§ What is required
The expected response is a copy of every line in the entries below that includes the word "BUSY".

§ Data provided
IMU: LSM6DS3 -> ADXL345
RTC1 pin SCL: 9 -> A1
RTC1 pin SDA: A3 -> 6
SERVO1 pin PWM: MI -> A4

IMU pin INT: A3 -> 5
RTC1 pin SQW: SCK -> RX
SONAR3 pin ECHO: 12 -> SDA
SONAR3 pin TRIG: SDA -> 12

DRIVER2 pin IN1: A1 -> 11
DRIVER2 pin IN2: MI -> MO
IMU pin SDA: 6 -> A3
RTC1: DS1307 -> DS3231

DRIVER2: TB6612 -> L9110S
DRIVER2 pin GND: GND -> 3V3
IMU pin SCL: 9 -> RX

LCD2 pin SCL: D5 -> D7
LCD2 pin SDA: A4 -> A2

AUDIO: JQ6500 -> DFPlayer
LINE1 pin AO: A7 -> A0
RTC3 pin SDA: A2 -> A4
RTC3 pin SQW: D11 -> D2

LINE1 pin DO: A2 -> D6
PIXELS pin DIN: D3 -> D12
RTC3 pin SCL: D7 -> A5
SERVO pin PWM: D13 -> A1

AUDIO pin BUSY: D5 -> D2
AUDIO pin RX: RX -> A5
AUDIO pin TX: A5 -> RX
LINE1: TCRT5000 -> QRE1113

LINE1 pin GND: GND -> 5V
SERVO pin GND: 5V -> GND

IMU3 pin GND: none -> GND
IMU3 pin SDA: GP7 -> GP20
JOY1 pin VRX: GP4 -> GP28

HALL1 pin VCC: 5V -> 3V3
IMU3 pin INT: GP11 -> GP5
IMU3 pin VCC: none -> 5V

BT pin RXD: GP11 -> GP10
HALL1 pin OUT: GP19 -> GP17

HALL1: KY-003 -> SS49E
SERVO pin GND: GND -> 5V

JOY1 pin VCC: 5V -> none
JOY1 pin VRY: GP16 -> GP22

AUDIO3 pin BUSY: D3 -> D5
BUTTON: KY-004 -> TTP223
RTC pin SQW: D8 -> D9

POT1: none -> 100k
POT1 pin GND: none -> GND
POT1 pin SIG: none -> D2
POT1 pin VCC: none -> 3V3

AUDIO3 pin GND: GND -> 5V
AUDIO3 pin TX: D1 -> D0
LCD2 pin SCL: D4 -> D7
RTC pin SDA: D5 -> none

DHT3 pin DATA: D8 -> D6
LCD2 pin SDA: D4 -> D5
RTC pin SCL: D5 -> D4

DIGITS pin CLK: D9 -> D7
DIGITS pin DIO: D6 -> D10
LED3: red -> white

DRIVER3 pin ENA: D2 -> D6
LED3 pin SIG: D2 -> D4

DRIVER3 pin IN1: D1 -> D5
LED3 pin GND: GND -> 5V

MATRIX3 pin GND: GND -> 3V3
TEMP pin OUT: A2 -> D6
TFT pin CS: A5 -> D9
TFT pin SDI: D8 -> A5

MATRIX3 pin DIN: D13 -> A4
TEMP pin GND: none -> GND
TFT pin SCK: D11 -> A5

§ Reply
AUDIO pin BUSY: D5 -> D2
AUDIO3 pin BUSY: D3 -> D5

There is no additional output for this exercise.